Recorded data
Content starts

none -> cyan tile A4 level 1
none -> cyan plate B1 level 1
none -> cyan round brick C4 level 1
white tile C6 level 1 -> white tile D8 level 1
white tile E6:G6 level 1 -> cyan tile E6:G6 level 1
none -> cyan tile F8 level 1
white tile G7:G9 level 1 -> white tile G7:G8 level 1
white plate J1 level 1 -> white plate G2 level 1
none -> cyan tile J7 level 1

Content ends
Content starts

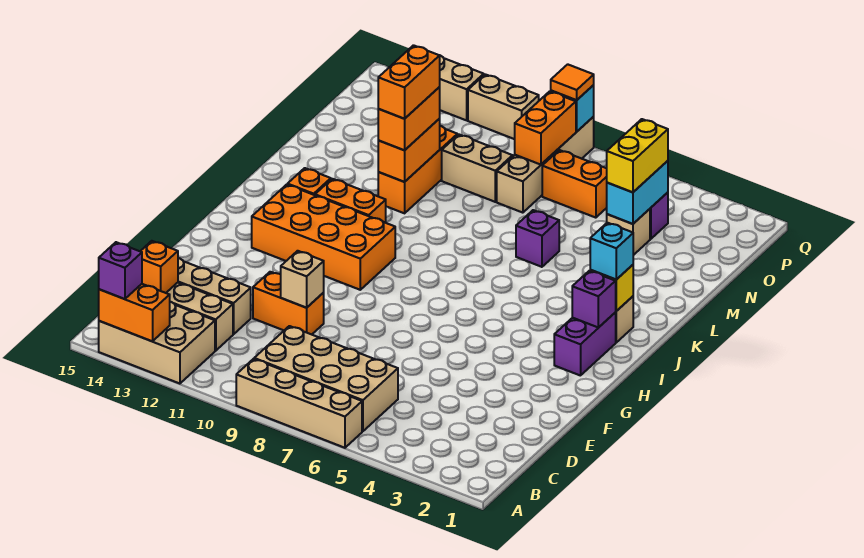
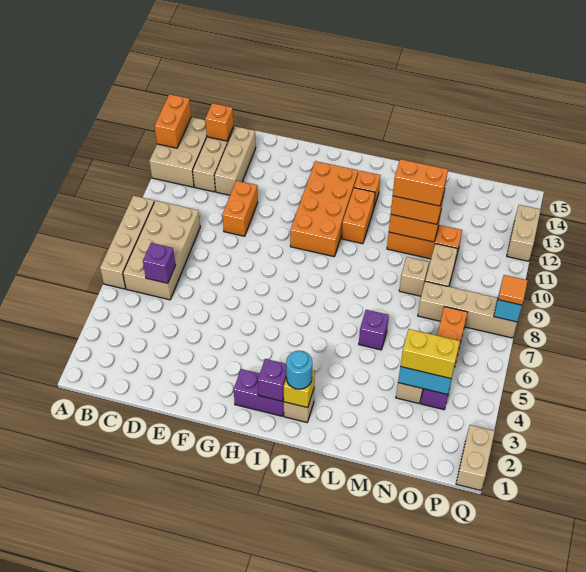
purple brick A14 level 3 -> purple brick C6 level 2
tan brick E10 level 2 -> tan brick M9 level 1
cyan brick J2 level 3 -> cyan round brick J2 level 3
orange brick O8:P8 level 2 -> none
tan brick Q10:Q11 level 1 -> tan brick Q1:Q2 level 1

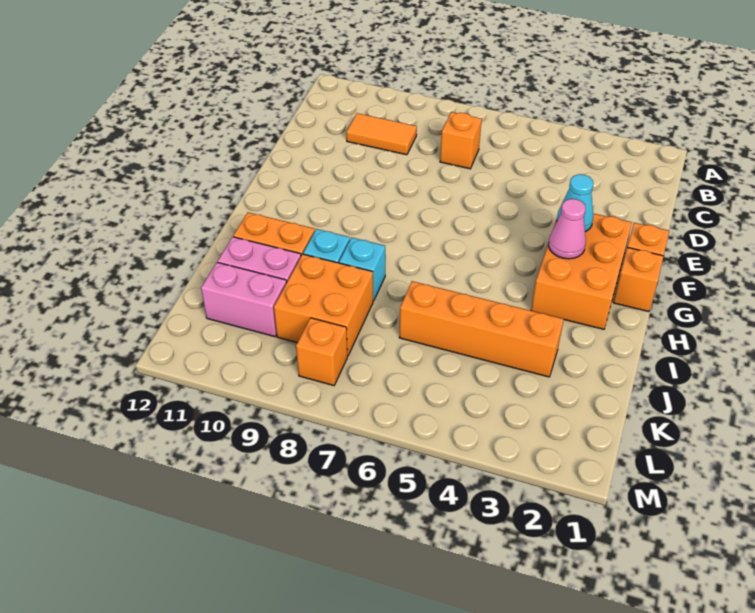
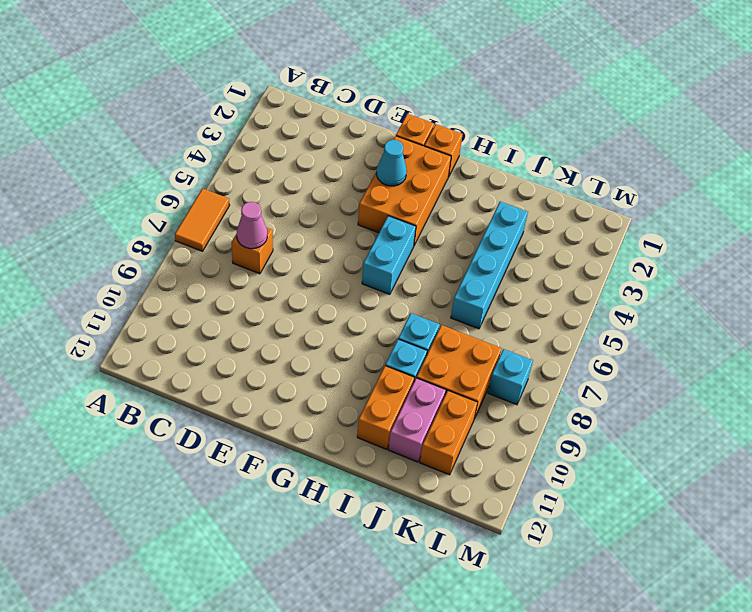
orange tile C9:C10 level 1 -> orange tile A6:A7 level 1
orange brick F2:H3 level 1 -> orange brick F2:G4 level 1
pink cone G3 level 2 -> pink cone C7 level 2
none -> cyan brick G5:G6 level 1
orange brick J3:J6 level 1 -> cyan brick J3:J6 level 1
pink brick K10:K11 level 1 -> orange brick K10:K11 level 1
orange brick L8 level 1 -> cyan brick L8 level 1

Content ends

Exercise aim ▸
Whatever pictures the records hold, omit them; give again exactly the lines from the one containing "cyan brick J2" through the one containing "orange brick L8".

Answer to this task ▸
cyan brick J2 level 3 -> cyan round brick J2 level 3
orange brick O8:P8 level 2 -> none
tan brick Q10:Q11 level 1 -> tan brick Q1:Q2 level 1

orange tile C9:C10 level 1 -> orange tile A6:A7 level 1
orange brick F2:H3 level 1 -> orange brick F2:G4 level 1
pink cone G3 level 2 -> pink cone C7 level 2
none -> cyan brick G5:G6 level 1
orange brick J3:J6 level 1 -> cyan brick J3:J6 level 1
pink brick K10:K11 level 1 -> orange brick K10:K11 level 1
orange brick L8 level 1 -> cyan brick L8 level 1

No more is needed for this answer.